#### Record excerpts:

** BEGIN **

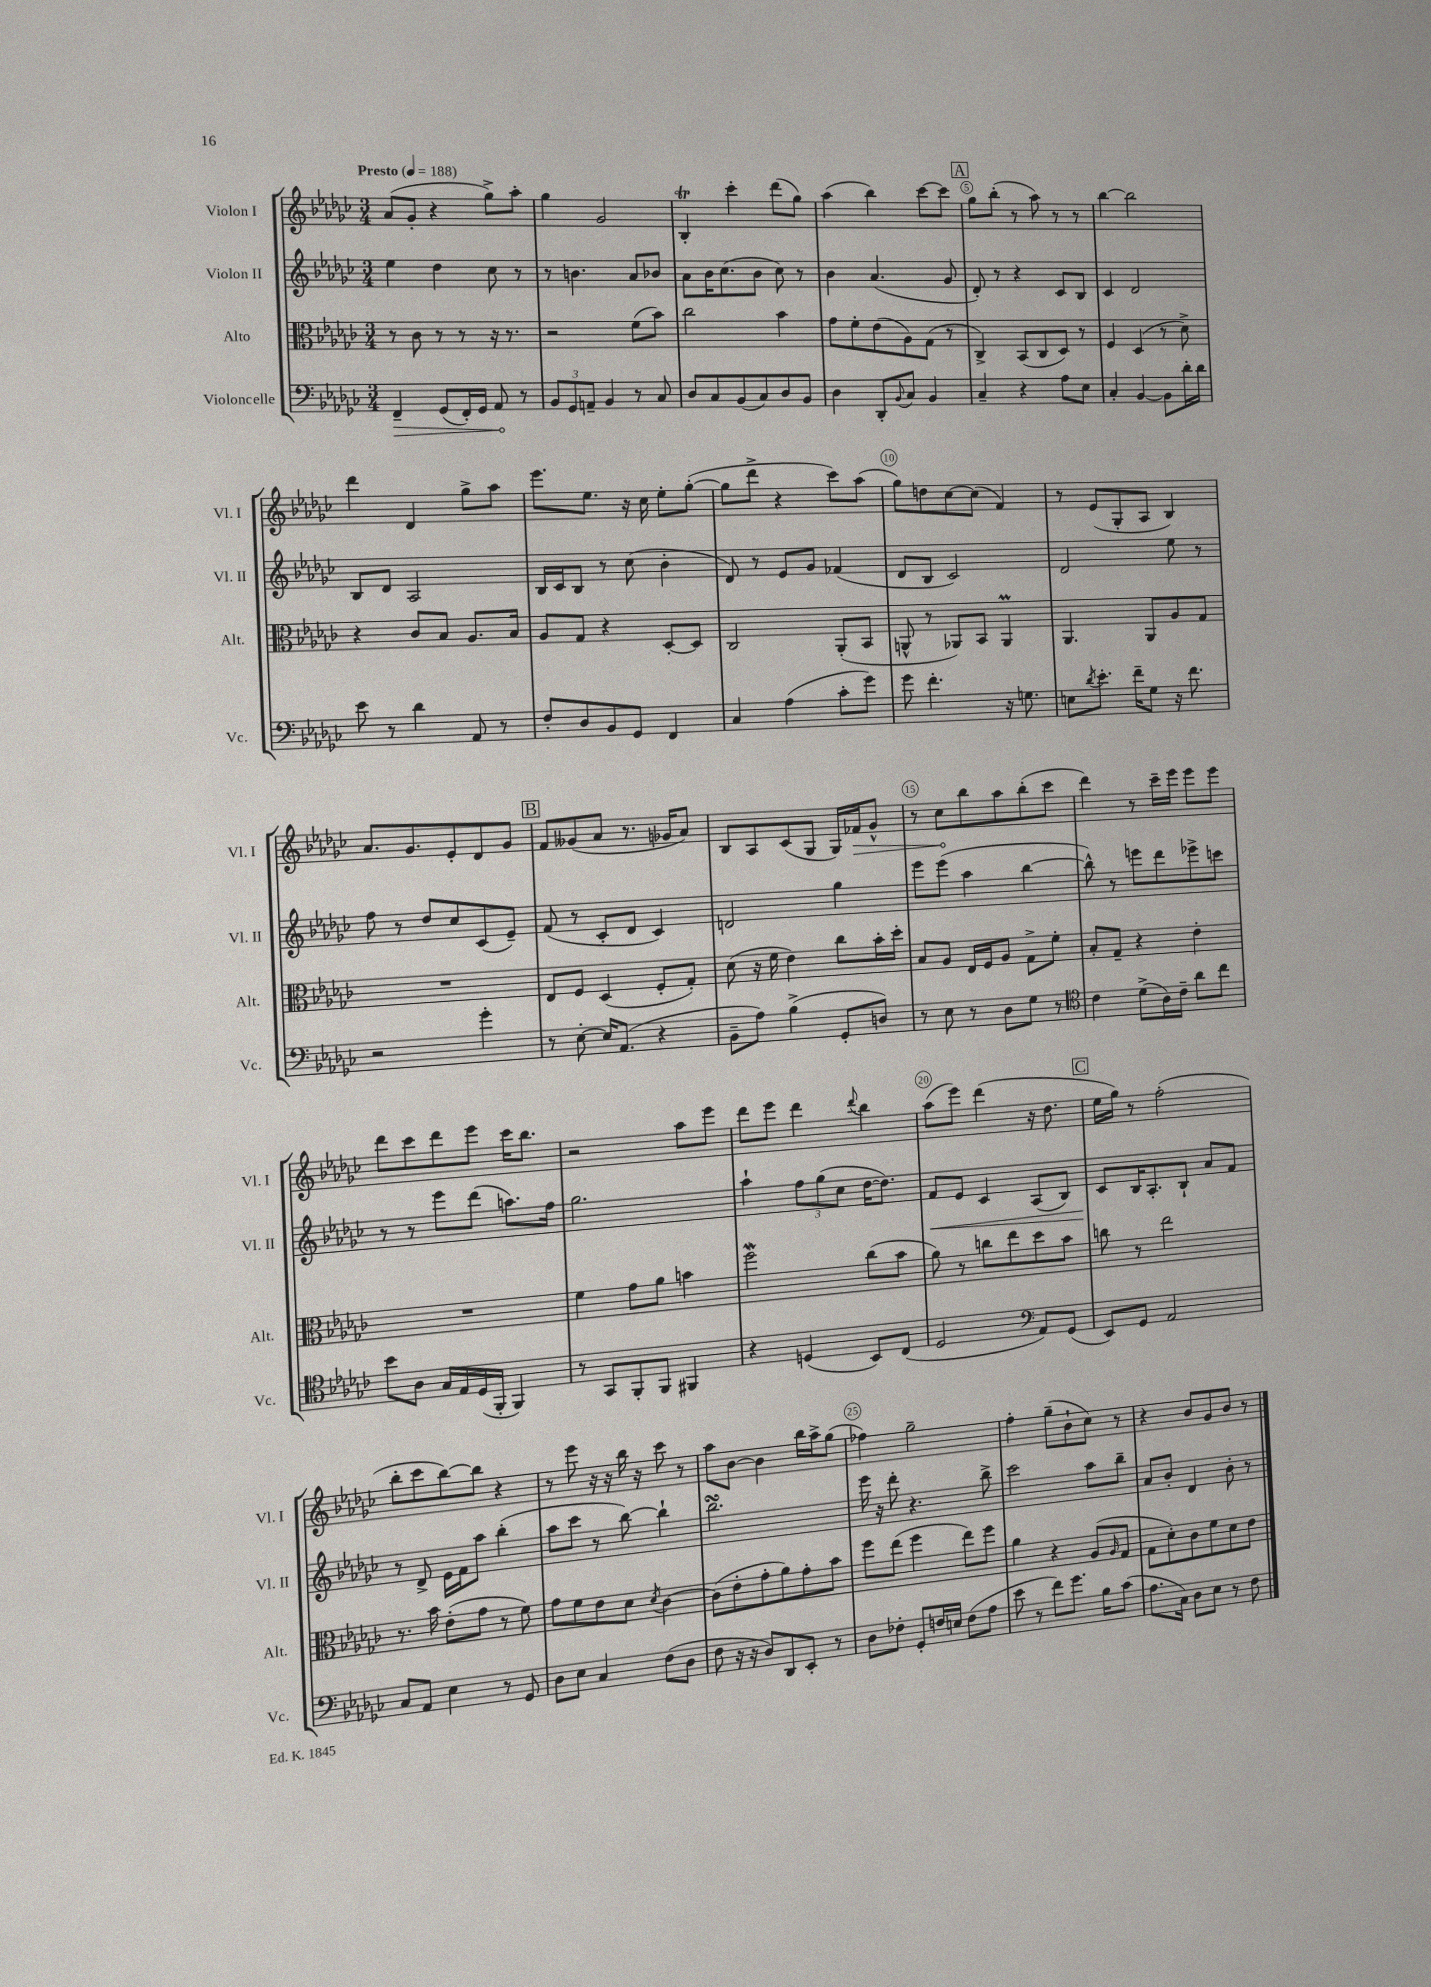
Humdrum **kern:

**kern	**dynam	**kern	**kern	**dynam	**kern	**dynam
*part4	*part4	*part3	*part2	*part2	*part1	*part1
*staff4	*staff4	*staff3	*staff2	*staff2	*staff1	*staff1
*I"Violoncelle	*	*I"Alto	*I"Violon II	*	*I"Violon I	*
*I'Vc.	*	*I'Alt.	*I'Vl. II	*	*I'Vl. I	*
*clefF4	*	*clefC3	*clefG2	*	*clefG2	*
*k[b-e-a-d-g-c-]	*	*k[b-e-a-d-g-c-]	*k[b-e-a-d-g-c-]	*	*k[b-e-a-d-g-c-]	*
*M3/4	*	*M3/4	*M3/4	*	*M3/4	*
*MM188	*	*MM188	*MM188	*	*MM188	*
=1	=1	=1	=1	=1	=1	=1
!	!	!	!	!	!LO:TX:a:B:t=Presto	!
!	!LO:HP:b	!	!	!	!	!
4FF~/	>	8r	4ee-\	.	(8a-/L	.
.	.	8c-\	.	.	8g-'/J	.
(8GG-/L	.	8r	4dd-\	.	4r	.
16FF'/L)	.	8r	.	.	.	.
16GG-/JJ	.	.	.	.	.	.
8AA-/	.	16r	8cc-\	.	8gg-^\L)	.
.	.	8.r	.	.	.	.
8r	]	.	8r	.	8aa-'\J	.
=2	=2	=2	=2	=2	=2	=2
12BB-/L	.	2r	8r	.	4gg-\	.
12GG-/	.	.	.	.	.	.
.	.	.	4.bn\	.	.	.
12AAn~/J	.	.	.	.	.	.
4BB-/	.	.	.	.	2g-/	.
8r	.	(8f\L	8a-/L	.	.	.
8C-/	.	8b-\J)	8b-X/J	.	.	.
=3	=3	=3	=3	=3	=3	=3
8D-/L	.	2cc-\	8a-\L	.	4B-t'/	.
8C-/	.	.	16b-\K	.	.	.
.	.	.	(8.cc-\	.	.	.
(8BB-/	.	.	.	.	4ccc-'\	.
8C-/)	.	.	8b-\J	.	.	.
8D-/	.	4b-\	8cc-\)	.	(8ddd-\L	.
8BB-/J	.	.	8r	.	8gg-\J)	.
=4	=4	=4	=4	=4	=4	=4
4D-\	.	8g-\L	4b-\	.	(4aa-\	.
.	.	8f'\	.	.	.	.
8DD-'/L	.	(8e-\	(4.a-/	.	4bb-\)	.
8qqBB-/	.	.	.	.	.	.
8C-/J	.	8A-\)	.	.	.	.
4BB-/	.	(8G-\J	.	.	[8ccc-\L	.
.	.	8r	8g-/	.	8ccc-\J]	.
!!LO:REH:place=s1:t=A
=5	=5	=5	=5	=5	=5	=5
4C-~/	.	4C-^/)	8d-'/)	.	8gg-\L	.
.	.	.	8r	.	(8bb-'\J	.
4r	.	(8BB-/L	4r	.	8r	.
.	.	8C-/	.	.	8aa-\)	.
8A-\L	.	8D-/J)	8c-/L	.	8r	.
8E-\J	.	8r	8B-/J	.	8r	.
=6	=6	=6	=6	=6	=6	=6
4C-'/	.	4F/	4c-/	.	[4bb-\	.
[4BB-/	.	(4D-/	2d-/	.	2bb-\]	.
8BB-\L]	.	8r	.	.	.	.
16d-'\L	.	8d-^\)	.	.	.	.
16d-\JJ	.	.	.	.	.	.
!!LO:LB:g=z
=7	=7	=7	=7	=7	=7	=7
8e-\	.	4r	8B-/L	.	4ddd-\	.
8r	.	.	8d-/J	.	.	.
4d-\	.	8c-/L	2A-/	.	4d-/	.
.	.	8B-/J	.	.	.	.
8AA-/	.	8.A-/L	.	.	8gg-^\L	.
8r	.	.	.	.	8aa-\J	.
.	.	16B-/Jk	.	.	.	.
=8	=8	=8	=8	=8	=8	=8
8F'/L	.	8A-/L	16B-/LL	.	8.eee-\L	.
.	.	.	16c-/J	.	.	.
8D-/	.	8G-/J	8B-/J	.	.	.
.	.	.	.	.	8.ee-\J	.
8BB-/	.	4r	8r	.	.	.
8GG-/J	.	.	(8cc-\	.	16r	.
.	.	.	.	.	16cc-\	.
4FF/	.	[8D-'/L	4b-'\	.	8ee-'\L	.
.	.	8D-/J]	.	.	([8gg-'\J	.
=9	=9	=9	=9	=9	=9	=9
4C-/	.	2C-/	8d-/)	.	8gg-\L]	.
.	.	.	8r	.	8ddd-^\J	.
(4A-\	.	.	8e-/L	.	4r	.
.	.	.	8g-/J	.	.	.
8c-'\L	.	(8AA-'/L	(4f-X/	.	8ccc-\L)	.
8g-\J)	.	8BB-/J	.	.	(8aa-\J	.
=10	=10	=10	=10	=10	=10	=10
8g-\	.	8AAn^^/	8d-/L	.	8gg-\L)	.
4.f'\	.	8r	8B-/J	.	8ddn\	.
.	.	8AA-X/L)	2c-/)	.	[8cc-\	.
.	.	8BB-/J	.	.	(8cc-\J]	.
16r	.	4AA-M/	.	.	4f/)	.
8.Gn\	.	.	.	.	.	.
=11	=11	=11	=11	=11	=11	=11
8En\L	.	4.AA-/	2d-/	.	8r	.
8qd-/	.	.	.	.	.	.
8.e-'\J	.	.	.	.	(8e-/L	.
.	.	.	.	.	8G-'/	.
16f~\KL	.	.	.	.	.	.
8G-\J	.	8AA-/L	.	.	8A-/J	.
16r	.	8A-/	8ee-\	.	4B-/)	.
8.f\	.	.	.	.	.	.
.	.	8G-/J	8r	.	.	.
!!LO:LB:g=z
=12	=12	=12	=12	=12	=12	=12
2r	.	2.r	8ff\	.	8.a-/L	.
.	.	.	8r	.	.	.
.	.	.	.	.	8.g-/	.
.	.	.	8dd-/L	.	.	.
.	.	.	8cc-/	.	8e-'/	.
4g-'\	.	.	(8c-/	.	8d-/	.
.	.	.	8e-~/J)	.	8g-/J	.
!!LO:REH:place=s1:t=B
=13	=13	=13	=13	=13	=13	=13
8r	.	8E-/L	(8f/	.	8f/L	.
[8E-'\	.	8F/J	8r	.	(8g--X/	.
16E-/KL]	.	(4D-/	8c-'/L	.	8a-/J	.
(8.AA-/J	.	.	.	.	.	.
.	.	.	8d-/J	.	8.r	.
4r	.	8F'/L	4c-/)	.	.	.
.	.	.	.	.	16g-X/KL	.
.	.	8G-'/J)	.	.	8a-/J)	.
=14	=14	=14	=14	=14	=14	=14
8BB-~\L	.	(8d-\	2dn/	.	8B-/L	.
8A-\J)	.	16r	.	.	8A-/	.
.	.	16f\	.	.	.	.
(4B-^\	.	4e-\)	.	.	(8c-/	.
.	.	.	.	.	8G-/J	.
8GG-'/L	.	8cc-\L	4gg-\	.	16G-/LL)	.
!	!	!	!	!	!	!LO:HP:b
.	.	.	.	.	16f-X/J	>
8Dn/J)	.	16b-'\L	.	.	8g-^^/J	.
.	.	16dd-'\JJ	.	.	.	.
=15	=15	=15	=15	=15	=15	=15
8r	.	8B-/L	8eee-\L	.	8r	.
8E-\	.	8A-/J	(8eee-\J	.	8cc-\L	.
8r	.	16E-/LL	4aa-\	.	8bb-\	]
.	.	16F/J	.	.	.	.
8D-\L	.	8A-/J	.	.	8aa-\	.
8G-\J	.	8G-^\L	[4bb-\	.	(8bb-'\	.
8r	.	8f'\J	.	.	8ccc-\J	.
=16	=16	=16	=16	=16	=16	=16
*clefC4	*	*	*	*	*	*
4c-\	.	8B-'/L	8bb-^^\])	.	4ddd-\)	.
.	.	8G-~/J	8r	.	.	.
(8d-^\L	.	4r	8eeen\L	.	8r	.
16A-\L)	.	.	8ddd-\	.	16ccc-~\LL	.
16c-~\JJ	.	.	.	.	16eee-\JJ	.
8a-\L	.	4e-'\	8eee-X^\	.	8eee-\L	.
8cc-\J	.	.	8cccn\J	.	8eee-\J	.
!!LO:LB:g=z
=17	=17	=17	=17	=17	=17	=17
8b-\L	.	2.r	8r	.	8ddd-\L	.
8A-\J	.	.	8r	.	8ccc-\	.
16G-/LL	.	.	8eee-\L	.	8ddd-\	.
16E-/	.	.	.	.	.	.
(16D-/	.	.	(8ddd-\J	.	8eee-\J	.
16FF'/JJ	.	.	.	.	.	.
4FF/)	.	.	8.aan\L)	.	16ccc-\KL	.
.	.	.	.	.	8.bb-\J	.
.	.	.	16ff\Jk	.	.	.
=18	=18	=18	=18	=18	=18	=18
8r	.	4f\	2.gg-\	.	2r	.
8GG-/L	.	.	.	.	.	.
8FF'/	.	8g-\L	.	.	.	.
8FF/J	.	8a-\J	.	.	.	.
4FF#X/	.	4bn\	.	.	8aa-\L	.
.	.	.	.	.	8eee-\J	.
=19	=19	=19	=19	=19	=19	=19
4r	.	2ffW\	4aa-`\	.	8ddd-\L	.
.	.	.	.	.	8eee-\J	.
(4Dn/	.	.	12ff\L	.	4ddd-\	.
.	.	.	(12gg-\	.	.	.
.	.	.	12cc-\J	.	.	.
.	.	.	.	.	8qqddd-/	.
8BB-/L)	.	(8cc-\L	[16dd-\KL	.	4bb-\	.
.	.	.	8.dd-\J])	.	.	.
(8C-/J	.	8b-\J	.	.	.	.
=20	=20	=20	=20	=20	=20	=20
!	!	!	!	!LO:HP:b	!	!
2D-/	.	8a-\)	8f/L	<	(8aa-\L	.
.	.	8r	8e-/J	.	8eee-\J)	.
.	.	8ccn\L	4c-/	.	(4ddd-\	.
.	.	8ee-\	.	.	.	.
*clefF4	*	*	*	*	*	*
8AA-/L)	.	8dd-\	(8A-/L	.	16r	.
.	.	.	.	.	8.dd-\	.
(8GG-/J	.	8b-\J	8B-/J)	.	.	.
!!LO:REH:place=s1:t=C
=21	=21	=21	=21	=21	=21	=21
8EE-/L)	.	8ccn\	8c-/L	.	16ee-\LL	.
.	.	.	.	.	16gg-\JJ)	.
8GG-/J	.	8r	16B-/K	[	8r	.
.	.	.	8.A-'/	.	.	.
2AA-/	.	2ee-\	.	.	(2ff'\	.
.	.	.	8B-`/J	.	.	.
.	.	.	8a-/L	.	.	.
.	.	.	8f/J	.	.	.
!!LO:LB:g=z
=22	=22	=22	=22	=22	=22	=22
8C-/L	.	8.r	8r	.	8bb-'\L	.
8AA-/J	.	.	8d-^/	.	8ccc-\	.
.	.	16b-\	.	.	.	.
4E-\	.	(8e-'\L	16e-\LL	.	[8bb-\)	.
.	.	.	16f\J	.	.	.
.	.	8g-\J	8aa-\J	.	8bb-\J]	.
8r	.	8r	(4bb-'\	.	4r	.
8GG-/	.	8f\)	.	.	.	.
=23	=23	=23	=23	=23	=23	=23
8D-\L	.	8g-\L	8aa-\L	.	8r	.
8E-\J	.	8f\	8ccc-\J	.	8eee-\	.
4C-/	.	8e-\	8r	.	16r	.
.	.	.	.	.	16r	.
.	.	8d-\J	[8bb-\)	.	16bb-\	.
.	.	.	.	.	16r	.
.	.	8qd-/	.	.	.	.
(8F\L	.	[4c-\	4bb-`\]	.	8ccc-\	.
8D-\J	.	.	.	.	8r	.
=24	=24	=24	=24	=24	=24	=24
8F\	.	(8c-\L]	2.bb-sSsS\	.	8aa-\L	.
16r	.	8e-'\	.	.	[8b-\J	.
16r	.	.	.	.	.	.
8D-/L)	.	8g-'\	.	.	4b-\]	.
8DD-/	.	8a-\)	.	.	.	.
8EE-'/J	.	8g-'\	.	.	16bb-\LL	.
.	.	.	.	.	16aa-^\J	.
8r	.	8b-\J	.	.	(8gg-\J	.
=25	=25	=25	=25	=25	=25	=25
8D-\L	.	8ff\L	16eee-\	.	4ff-X\)	.
.	.	.	16r	.	.	.
8F-X'\J	.	(8ee-\J	8ddd-'\	.	.	.
8GG-'/L	.	4ff\	4.r	.	2gg-~\	.
16Fn/L	.	.	.	.	.	.
16En/JJ	.	.	.	.	.	.
(8F\L	.	8ee-\L)	.	.	.	.
8A-\J	.	8ff\J	8bb-^\	.	.	.
=26	=26	=26	=26	=26	=26	=26
8e-\	.	4a-\	2ccc-\	.	4ff'\	.
8r	.	.	.	.	.	.
8f\L)	.	4r	.	.	(8gg-~\L	.
8.g-\J	.	.	.	.	8b-`\	.
.	.	(8A-/L	8aa-\L	.	8cc-\J)	.
16B-\KL	.	.	.	.	.	.
.	.	16qqA-/	.	.	.	.
(8c-\J	.	8G-/J	8bb-~\J	.	8r	.
=27	=27	=27	=27	=27	=27	=27
8.A-\L	.	8G-\L	8a-/L	.	4r	.
.	.	8d-'\)	8b-'/J	.	.	.
16C-\Jk)	.	.	.	.	.	.
8D-\L	.	8c-\	4d-/	.	8b-/L	.
8E-\J	.	8f\	.	.	8g-/	.
8r	.	8d-\	8b-'\	.	8b-/J	.
8F\	.	8e-\J	8r	.	8r	.
==	==	==	==	==	==	==
*-	*-	*-	*-	*-	*-	*-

** END **

#### Instruction:
Identify each line in the entries above that contains the string "kern", and copy every such line.

#### Answer to the exercise:
Humdrum **kern:
**kern	**dynam	**kern	**kern	**dynam	**kern	**dynam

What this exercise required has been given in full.